__TASK REQUIREMENTS__: From the line with "camera: 25 degrees left, 0 degrees up" through the line with "white cone shape (687", inclusive, return each line of the data below exactly and leave the rest out.
DATA Start Marker
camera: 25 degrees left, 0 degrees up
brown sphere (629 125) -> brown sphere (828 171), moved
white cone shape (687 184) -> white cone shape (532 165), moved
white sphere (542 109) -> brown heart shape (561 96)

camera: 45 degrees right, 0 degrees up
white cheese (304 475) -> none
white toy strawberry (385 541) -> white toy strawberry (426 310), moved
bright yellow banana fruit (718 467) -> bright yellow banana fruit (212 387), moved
DATA End Marker
DATA Start Marker
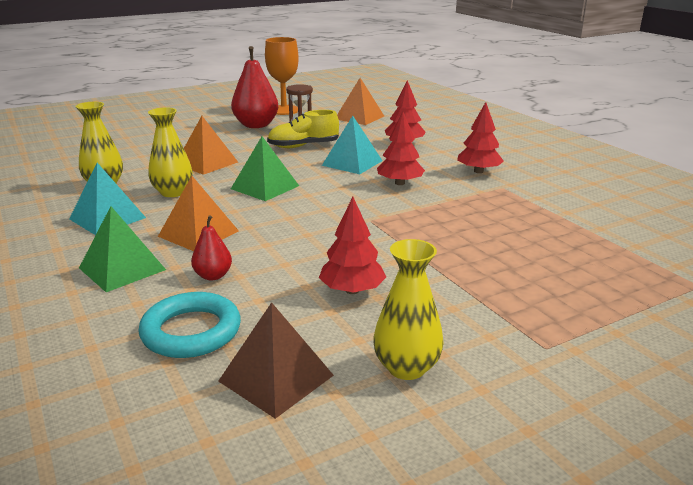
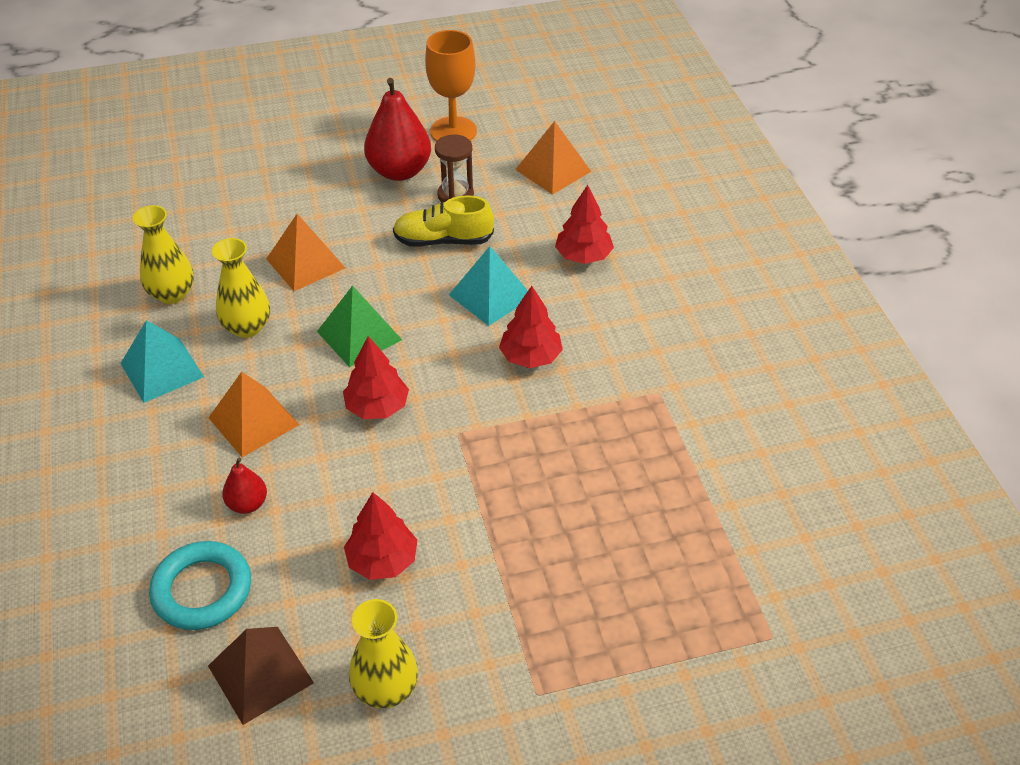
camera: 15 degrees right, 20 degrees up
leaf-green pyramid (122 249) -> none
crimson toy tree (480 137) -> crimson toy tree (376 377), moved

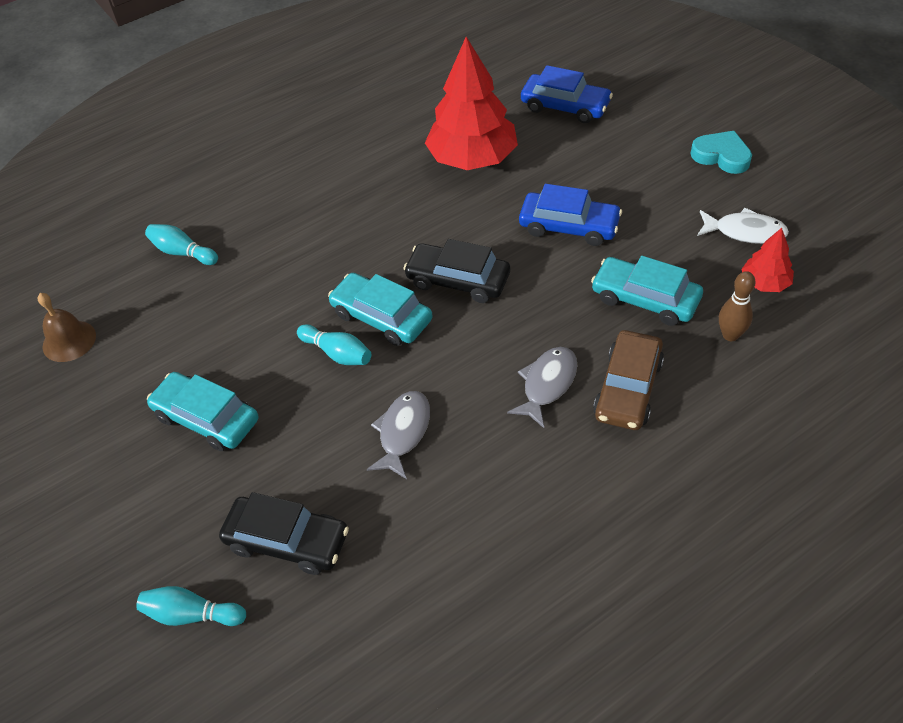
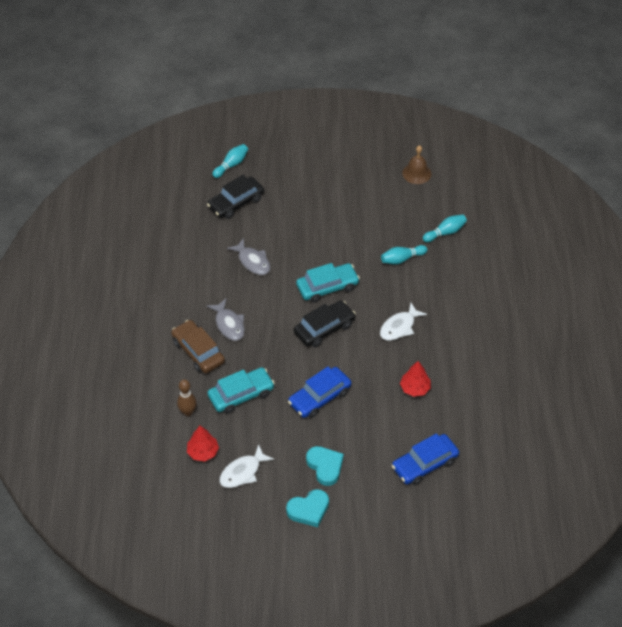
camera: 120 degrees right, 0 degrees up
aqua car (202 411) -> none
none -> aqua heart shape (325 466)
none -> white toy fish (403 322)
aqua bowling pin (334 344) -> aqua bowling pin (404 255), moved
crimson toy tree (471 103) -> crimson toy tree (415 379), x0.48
DATA End Marker
__FINISHED TASK__:
camera: 25 degrees left, 0 degrees up
brown sphere (629 125) -> brown sphere (828 171), moved
white cone shape (687 184) -> white cone shape (532 165), moved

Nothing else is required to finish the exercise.